Provided data:
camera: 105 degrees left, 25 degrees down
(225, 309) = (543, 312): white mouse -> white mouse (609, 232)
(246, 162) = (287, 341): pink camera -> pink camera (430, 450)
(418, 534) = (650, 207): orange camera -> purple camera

Task instructions: Retype all the material above precisely, with no line left out.

Response to this exercise:
camera: 105 degrees left, 25 degrees down
(225, 309) = (543, 312): white mouse -> white mouse (609, 232)
(246, 162) = (287, 341): pink camera -> pink camera (430, 450)
(418, 534) = (650, 207): orange camera -> purple camera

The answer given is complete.